• Records from a dataset

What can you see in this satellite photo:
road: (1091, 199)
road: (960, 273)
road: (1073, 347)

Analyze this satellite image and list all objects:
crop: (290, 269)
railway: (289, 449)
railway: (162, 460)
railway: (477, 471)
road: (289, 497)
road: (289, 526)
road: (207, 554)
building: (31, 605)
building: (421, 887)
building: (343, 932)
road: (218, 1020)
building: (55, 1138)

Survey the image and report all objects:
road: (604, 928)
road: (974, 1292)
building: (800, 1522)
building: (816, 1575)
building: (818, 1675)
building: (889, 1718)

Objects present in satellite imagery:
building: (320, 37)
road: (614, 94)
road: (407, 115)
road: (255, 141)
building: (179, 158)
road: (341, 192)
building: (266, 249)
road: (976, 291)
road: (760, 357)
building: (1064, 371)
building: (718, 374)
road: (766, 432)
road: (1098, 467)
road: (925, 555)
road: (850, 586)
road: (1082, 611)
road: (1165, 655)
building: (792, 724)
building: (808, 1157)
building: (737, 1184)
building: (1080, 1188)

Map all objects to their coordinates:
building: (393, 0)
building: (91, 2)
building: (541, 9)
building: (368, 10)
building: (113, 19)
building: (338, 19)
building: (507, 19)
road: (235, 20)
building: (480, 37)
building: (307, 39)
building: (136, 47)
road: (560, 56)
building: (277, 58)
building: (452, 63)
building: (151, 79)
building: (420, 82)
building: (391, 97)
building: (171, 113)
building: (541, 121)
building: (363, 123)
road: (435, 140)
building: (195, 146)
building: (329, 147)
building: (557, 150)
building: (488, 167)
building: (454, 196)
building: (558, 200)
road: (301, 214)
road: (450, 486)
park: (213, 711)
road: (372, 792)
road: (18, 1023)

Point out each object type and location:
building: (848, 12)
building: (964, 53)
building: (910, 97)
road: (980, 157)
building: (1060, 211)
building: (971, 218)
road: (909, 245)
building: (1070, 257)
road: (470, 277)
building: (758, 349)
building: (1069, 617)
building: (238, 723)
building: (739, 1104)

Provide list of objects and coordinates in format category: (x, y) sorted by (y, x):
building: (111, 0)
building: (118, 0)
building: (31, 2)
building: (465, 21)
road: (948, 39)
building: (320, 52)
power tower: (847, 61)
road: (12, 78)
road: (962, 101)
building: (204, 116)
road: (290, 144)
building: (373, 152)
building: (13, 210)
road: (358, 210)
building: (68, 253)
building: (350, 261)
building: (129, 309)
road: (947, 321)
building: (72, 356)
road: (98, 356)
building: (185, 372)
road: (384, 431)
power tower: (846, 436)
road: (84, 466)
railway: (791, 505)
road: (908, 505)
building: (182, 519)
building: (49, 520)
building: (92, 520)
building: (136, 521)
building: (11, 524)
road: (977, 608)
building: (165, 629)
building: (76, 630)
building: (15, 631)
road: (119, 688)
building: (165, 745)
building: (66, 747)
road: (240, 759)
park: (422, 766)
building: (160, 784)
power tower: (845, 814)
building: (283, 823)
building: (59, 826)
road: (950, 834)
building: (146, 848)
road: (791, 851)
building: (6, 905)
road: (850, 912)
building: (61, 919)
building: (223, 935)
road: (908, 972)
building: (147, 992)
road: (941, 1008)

• To do
Give back every line of the data exactly as it was written.

• Solution to the exercise
What can you see in this satellite photo:
road: (1091, 199)
road: (960, 273)
road: (1073, 347)

Analyze this satellite image and list all objects:
crop: (290, 269)
railway: (289, 449)
railway: (162, 460)
railway: (477, 471)
road: (289, 497)
road: (289, 526)
road: (207, 554)
building: (31, 605)
building: (421, 887)
building: (343, 932)
road: (218, 1020)
building: (55, 1138)

Survey the image and report all objects:
road: (604, 928)
road: (974, 1292)
building: (800, 1522)
building: (816, 1575)
building: (818, 1675)
building: (889, 1718)

Objects present in satellite imagery:
building: (320, 37)
road: (614, 94)
road: (407, 115)
road: (255, 141)
building: (179, 158)
road: (341, 192)
building: (266, 249)
road: (976, 291)
road: (760, 357)
building: (1064, 371)
building: (718, 374)
road: (766, 432)
road: (1098, 467)
road: (925, 555)
road: (850, 586)
road: (1082, 611)
road: (1165, 655)
building: (792, 724)
building: (808, 1157)
building: (737, 1184)
building: (1080, 1188)

Map all objects to their coordinates:
building: (393, 0)
building: (91, 2)
building: (541, 9)
building: (368, 10)
building: (113, 19)
building: (338, 19)
building: (507, 19)
road: (235, 20)
building: (480, 37)
building: (307, 39)
building: (136, 47)
road: (560, 56)
building: (277, 58)
building: (452, 63)
building: (151, 79)
building: (420, 82)
building: (391, 97)
building: (171, 113)
building: (541, 121)
building: (363, 123)
road: (435, 140)
building: (195, 146)
building: (329, 147)
building: (557, 150)
building: (488, 167)
building: (454, 196)
building: (558, 200)
road: (301, 214)
road: (450, 486)
park: (213, 711)
road: (372, 792)
road: (18, 1023)

Point out each object type and location:
building: (848, 12)
building: (964, 53)
building: (910, 97)
road: (980, 157)
building: (1060, 211)
building: (971, 218)
road: (909, 245)
building: (1070, 257)
road: (470, 277)
building: (758, 349)
building: (1069, 617)
building: (238, 723)
building: (739, 1104)

Provide list of objects and coordinates in format category: (x, y) sorted by (y, x):
building: (111, 0)
building: (118, 0)
building: (31, 2)
building: (465, 21)
road: (948, 39)
building: (320, 52)
power tower: (847, 61)
road: (12, 78)
road: (962, 101)
building: (204, 116)
road: (290, 144)
building: (373, 152)
building: (13, 210)
road: (358, 210)
building: (68, 253)
building: (350, 261)
building: (129, 309)
road: (947, 321)
building: (72, 356)
road: (98, 356)
building: (185, 372)
road: (384, 431)
power tower: (846, 436)
road: (84, 466)
railway: (791, 505)
road: (908, 505)
building: (182, 519)
building: (49, 520)
building: (92, 520)
building: (136, 521)
building: (11, 524)
road: (977, 608)
building: (165, 629)
building: (76, 630)
building: (15, 631)
road: (119, 688)
building: (165, 745)
building: (66, 747)
road: (240, 759)
park: (422, 766)
building: (160, 784)
power tower: (845, 814)
building: (283, 823)
building: (59, 826)
road: (950, 834)
building: (146, 848)
road: (791, 851)
building: (6, 905)
road: (850, 912)
building: (61, 919)
building: (223, 935)
road: (908, 972)
building: (147, 992)
road: (941, 1008)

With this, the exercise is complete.